* **To do**:
With the pictures omitted, transcribe each line below exactly as it is.

* **Exercise material**:
────────

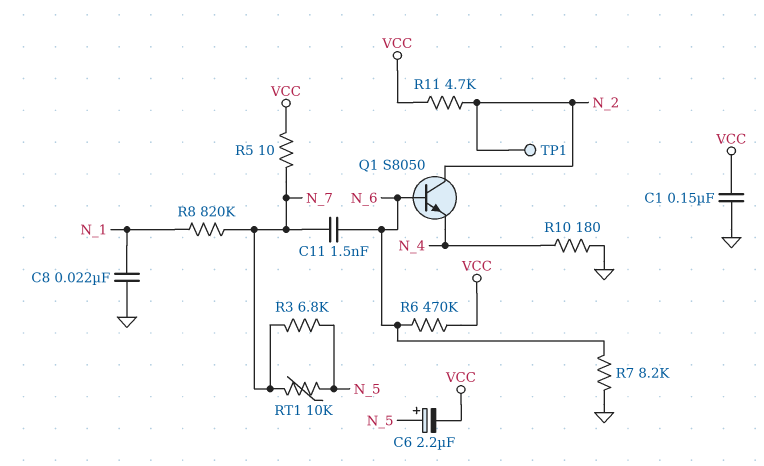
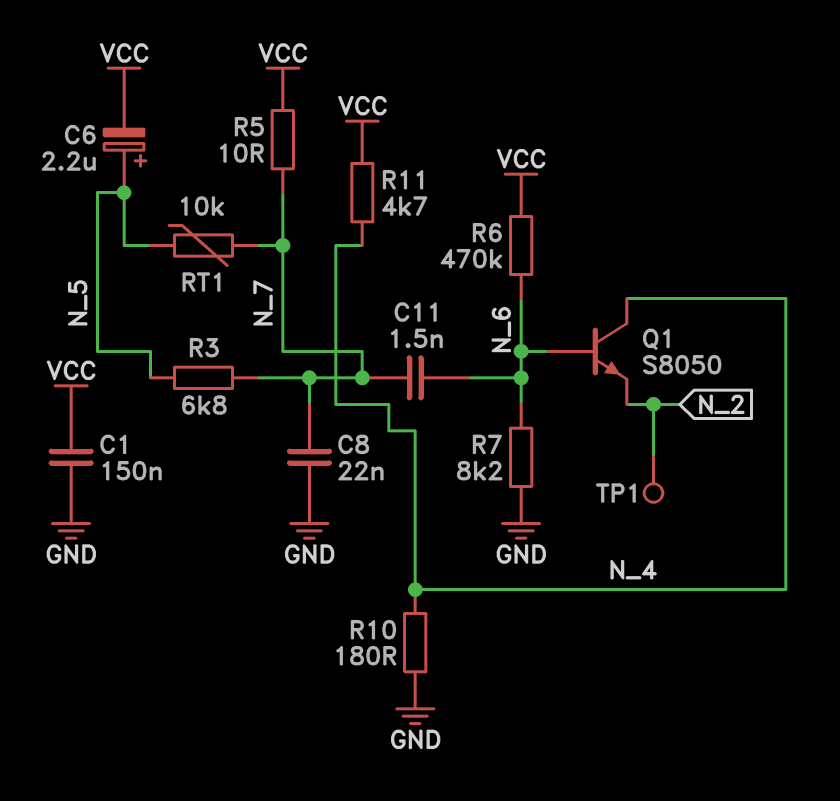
C8: 22nF (GND, N_1) -> 22nF (GND, N_7)
Q1: NPN S8050 (B N_6, C N_2, E N_4) -> NPN S8050 (B N_6, C N_4, E N_2)
R8: 820k (N_1, N_7) -> none
R11: 4.7k (N_2, VCC) -> 4.7k (N_4, VCC)

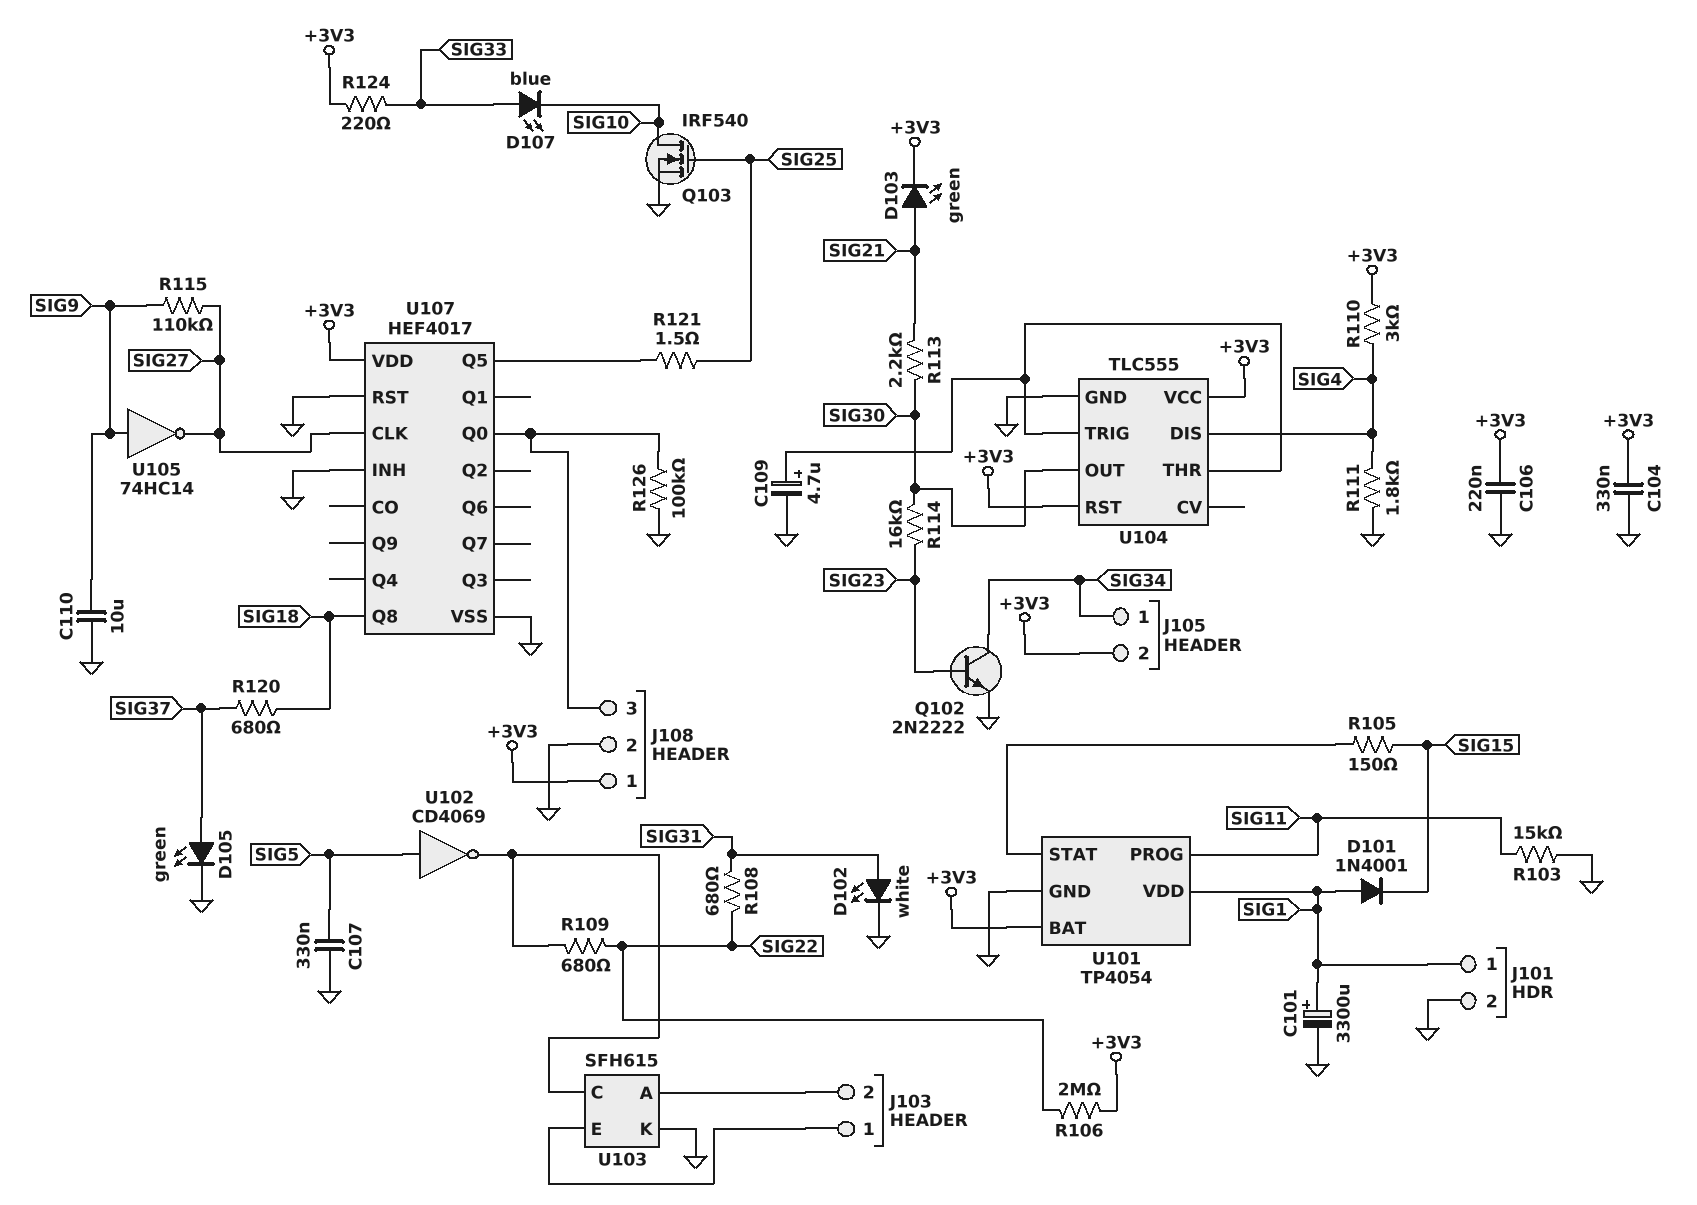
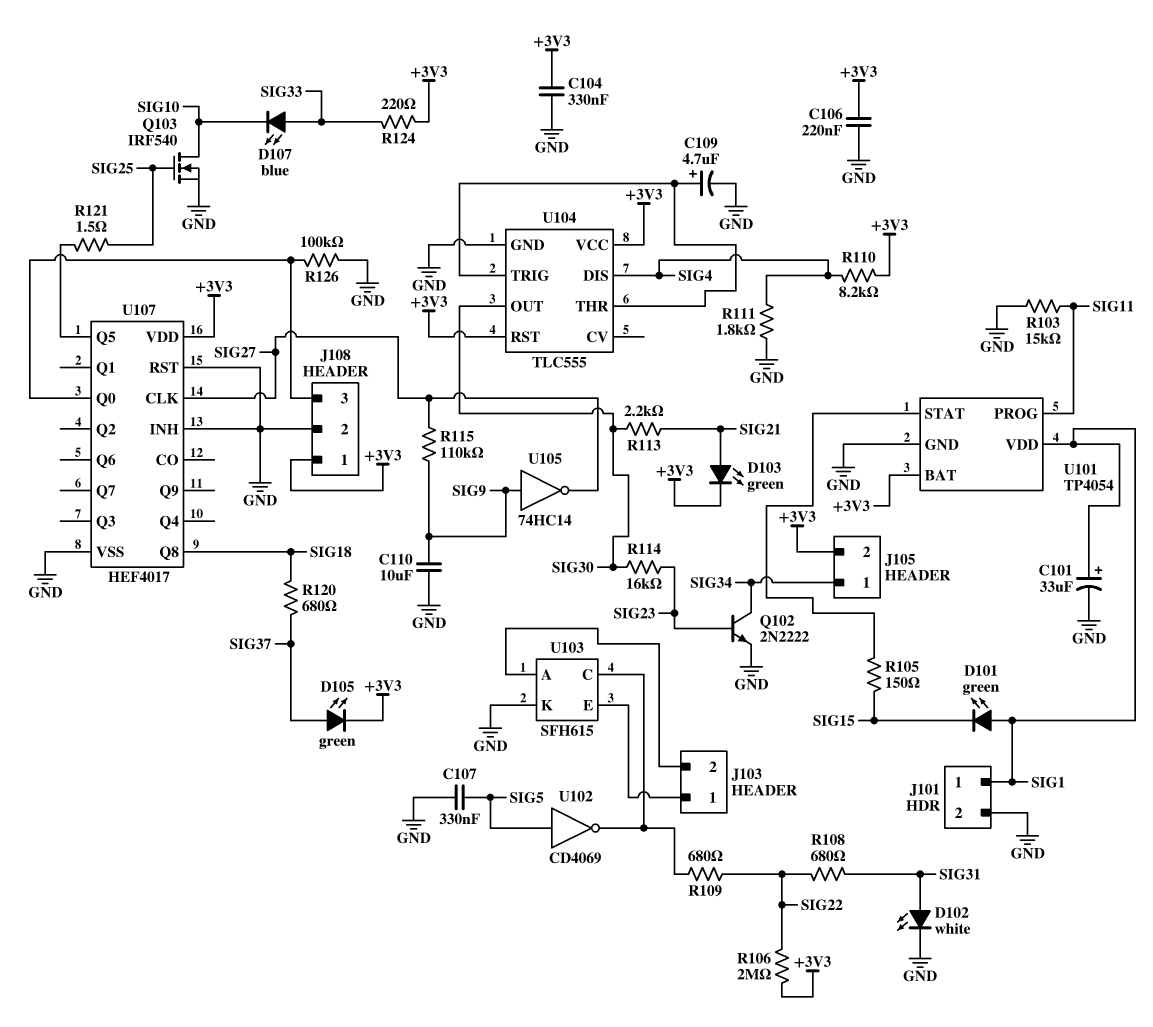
C101: 3300uF (plus SIG1, minus GND) -> 33uF (plus SIG1, minus GND)
D101: diode 1N4001 (A SIG1, K SIG15) -> LED green (A SIG1, K SIG15)
D105: LED green (A SIG37, K GND) -> LED green (A SIG37, K +3V3)
R110: 3k (+3V3, SIG4) -> 8.2k (+3V3, SIG4)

────────

* **Task output**:
C8: 22nF (GND, N_1) -> 22nF (GND, N_7)
Q1: NPN S8050 (B N_6, C N_2, E N_4) -> NPN S8050 (B N_6, C N_4, E N_2)
R8: 820k (N_1, N_7) -> none
R11: 4.7k (N_2, VCC) -> 4.7k (N_4, VCC)

C101: 3300uF (plus SIG1, minus GND) -> 33uF (plus SIG1, minus GND)
D101: diode 1N4001 (A SIG1, K SIG15) -> LED green (A SIG1, K SIG15)
D105: LED green (A SIG37, K GND) -> LED green (A SIG37, K +3V3)
R110: 3k (+3V3, SIG4) -> 8.2k (+3V3, SIG4)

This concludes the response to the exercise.